▸ **Task to complete**
Every line of the entries below that carries the string "black" should be copied.

Collected data entries:

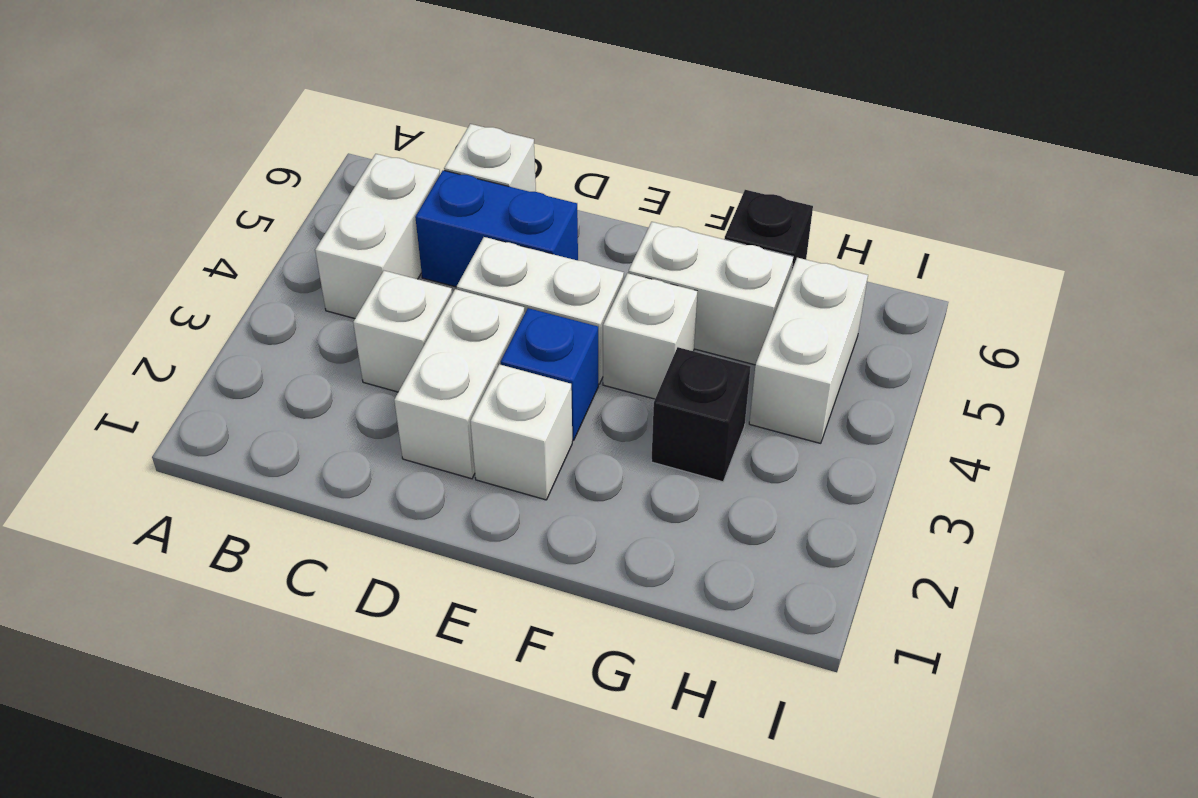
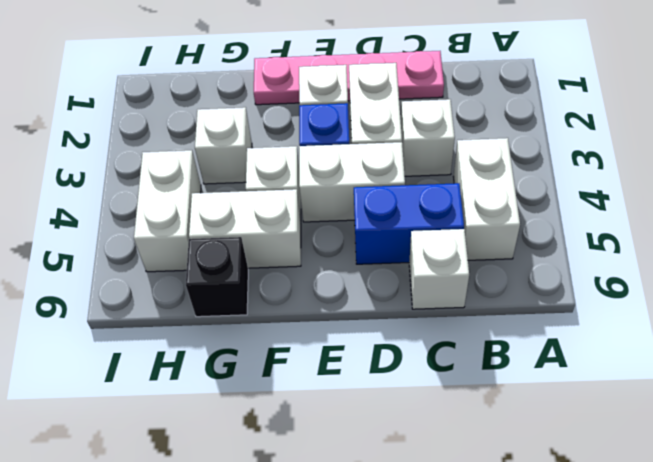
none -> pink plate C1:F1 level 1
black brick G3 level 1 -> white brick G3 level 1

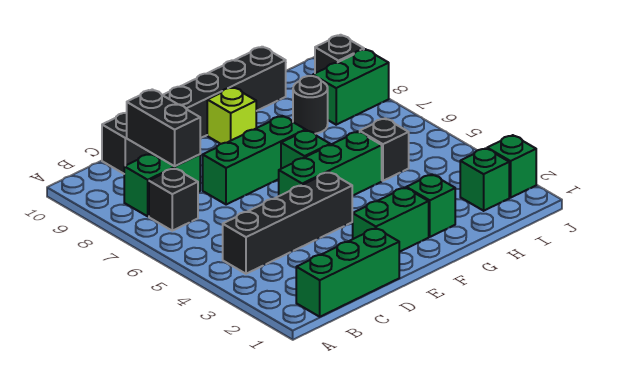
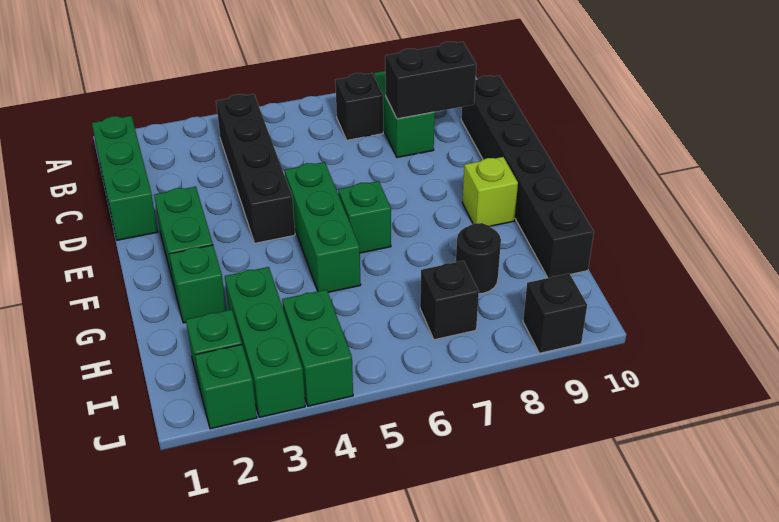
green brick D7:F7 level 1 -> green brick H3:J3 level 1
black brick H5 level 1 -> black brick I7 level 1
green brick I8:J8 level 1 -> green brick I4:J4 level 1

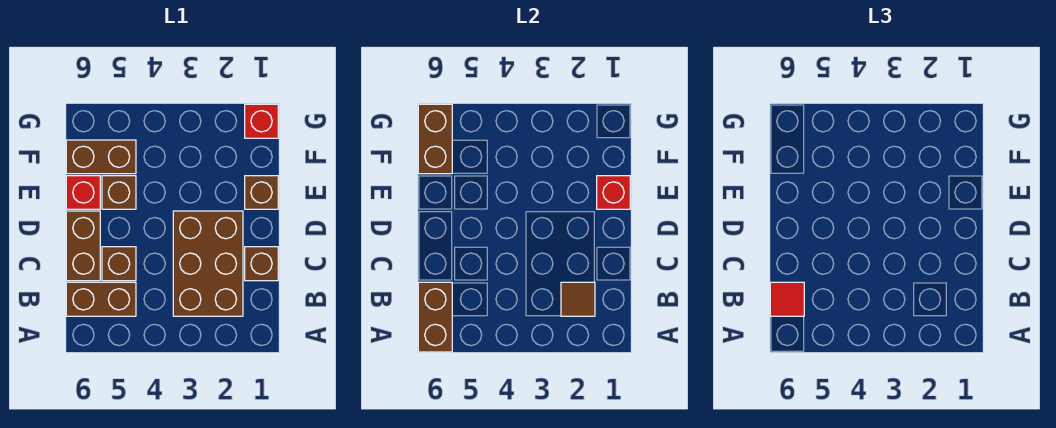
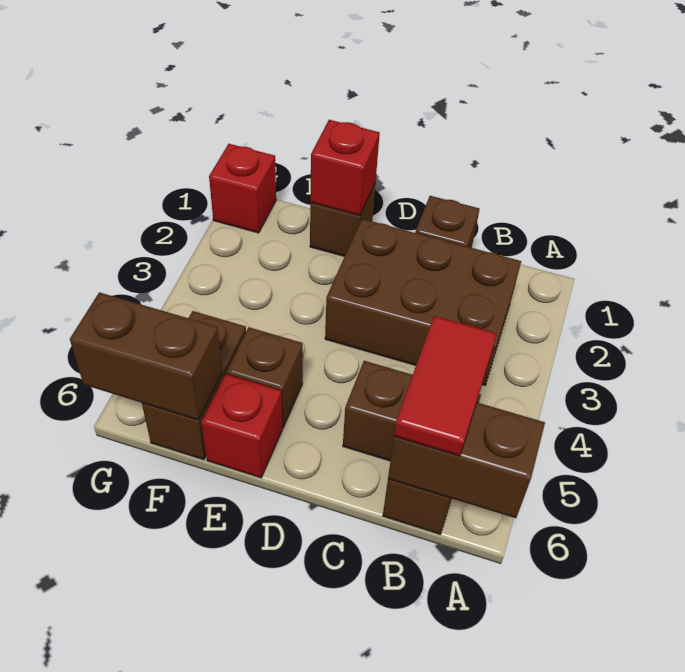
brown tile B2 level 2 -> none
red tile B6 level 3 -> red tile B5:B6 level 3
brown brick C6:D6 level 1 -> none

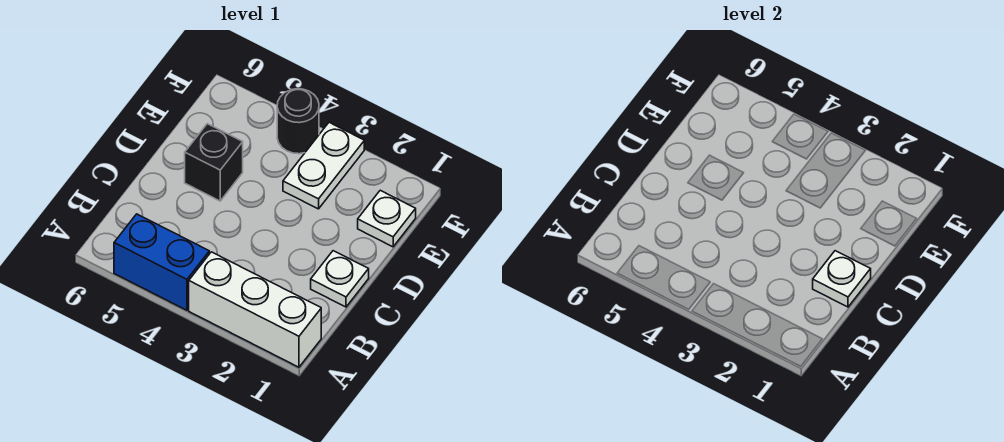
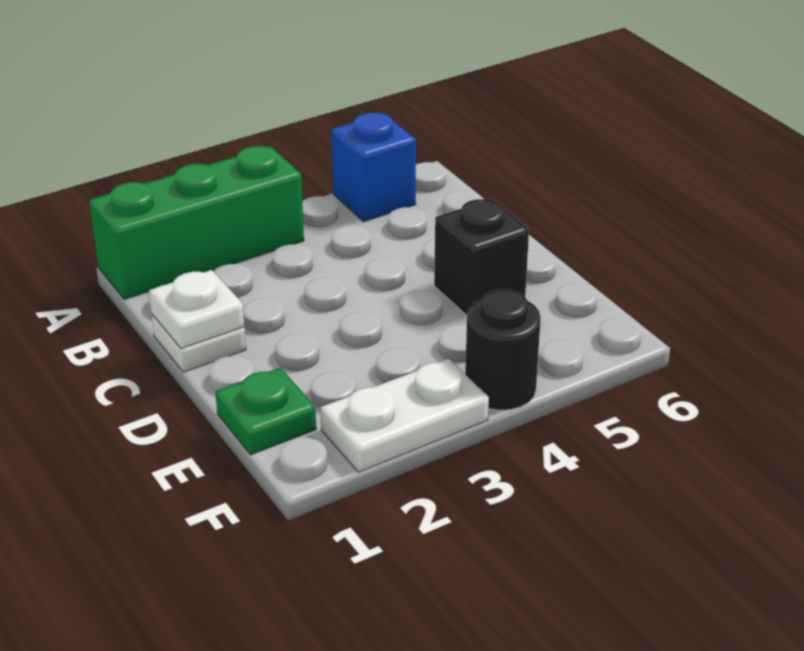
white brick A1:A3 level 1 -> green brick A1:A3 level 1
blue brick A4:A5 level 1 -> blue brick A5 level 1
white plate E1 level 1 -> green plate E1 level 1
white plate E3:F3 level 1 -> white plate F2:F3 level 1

▸ **Task result**
black brick G3 level 1 -> white brick G3 level 1
black brick H5 level 1 -> black brick I7 level 1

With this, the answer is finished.